<<<<

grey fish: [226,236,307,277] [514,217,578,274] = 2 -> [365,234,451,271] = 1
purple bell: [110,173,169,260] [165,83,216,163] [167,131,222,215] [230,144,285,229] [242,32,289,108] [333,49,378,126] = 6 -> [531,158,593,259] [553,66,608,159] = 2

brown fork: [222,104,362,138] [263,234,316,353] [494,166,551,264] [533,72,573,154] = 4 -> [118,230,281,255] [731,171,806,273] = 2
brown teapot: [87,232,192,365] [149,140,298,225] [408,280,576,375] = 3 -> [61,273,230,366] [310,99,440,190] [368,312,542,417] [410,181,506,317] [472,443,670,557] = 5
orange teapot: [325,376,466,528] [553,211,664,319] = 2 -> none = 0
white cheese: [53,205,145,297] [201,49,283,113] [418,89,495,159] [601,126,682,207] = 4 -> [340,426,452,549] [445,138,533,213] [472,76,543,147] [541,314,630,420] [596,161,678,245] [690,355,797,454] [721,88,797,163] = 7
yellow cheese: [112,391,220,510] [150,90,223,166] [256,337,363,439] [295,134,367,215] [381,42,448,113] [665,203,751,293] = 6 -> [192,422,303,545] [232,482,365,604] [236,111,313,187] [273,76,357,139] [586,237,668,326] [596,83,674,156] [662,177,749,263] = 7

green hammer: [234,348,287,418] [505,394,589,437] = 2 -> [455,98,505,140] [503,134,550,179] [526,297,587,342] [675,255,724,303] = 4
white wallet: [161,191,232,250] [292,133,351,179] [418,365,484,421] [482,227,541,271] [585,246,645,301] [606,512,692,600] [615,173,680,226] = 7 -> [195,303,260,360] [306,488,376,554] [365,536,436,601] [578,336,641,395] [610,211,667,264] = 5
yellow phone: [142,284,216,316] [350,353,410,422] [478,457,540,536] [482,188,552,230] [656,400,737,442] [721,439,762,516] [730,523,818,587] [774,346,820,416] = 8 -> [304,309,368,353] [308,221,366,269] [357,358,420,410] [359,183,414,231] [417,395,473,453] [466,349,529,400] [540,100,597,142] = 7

>>>>

__TO DO__
Your task is to transcribe, with no changes, only the lines of the listing above that lie between the line holding "brown fork: [222,104,362,138]" and the line holding "white wallet: [161,191,232,250]", inclusive.

__TASK OUTPUT__
brown fork: [222,104,362,138] [263,234,316,353] [494,166,551,264] [533,72,573,154] = 4 -> [118,230,281,255] [731,171,806,273] = 2
brown teapot: [87,232,192,365] [149,140,298,225] [408,280,576,375] = 3 -> [61,273,230,366] [310,99,440,190] [368,312,542,417] [410,181,506,317] [472,443,670,557] = 5
orange teapot: [325,376,466,528] [553,211,664,319] = 2 -> none = 0
white cheese: [53,205,145,297] [201,49,283,113] [418,89,495,159] [601,126,682,207] = 4 -> [340,426,452,549] [445,138,533,213] [472,76,543,147] [541,314,630,420] [596,161,678,245] [690,355,797,454] [721,88,797,163] = 7
yellow cheese: [112,391,220,510] [150,90,223,166] [256,337,363,439] [295,134,367,215] [381,42,448,113] [665,203,751,293] = 6 -> [192,422,303,545] [232,482,365,604] [236,111,313,187] [273,76,357,139] [586,237,668,326] [596,83,674,156] [662,177,749,263] = 7

green hammer: [234,348,287,418] [505,394,589,437] = 2 -> [455,98,505,140] [503,134,550,179] [526,297,587,342] [675,255,724,303] = 4
white wallet: [161,191,232,250] [292,133,351,179] [418,365,484,421] [482,227,541,271] [585,246,645,301] [606,512,692,600] [615,173,680,226] = 7 -> [195,303,260,360] [306,488,376,554] [365,536,436,601] [578,336,641,395] [610,211,667,264] = 5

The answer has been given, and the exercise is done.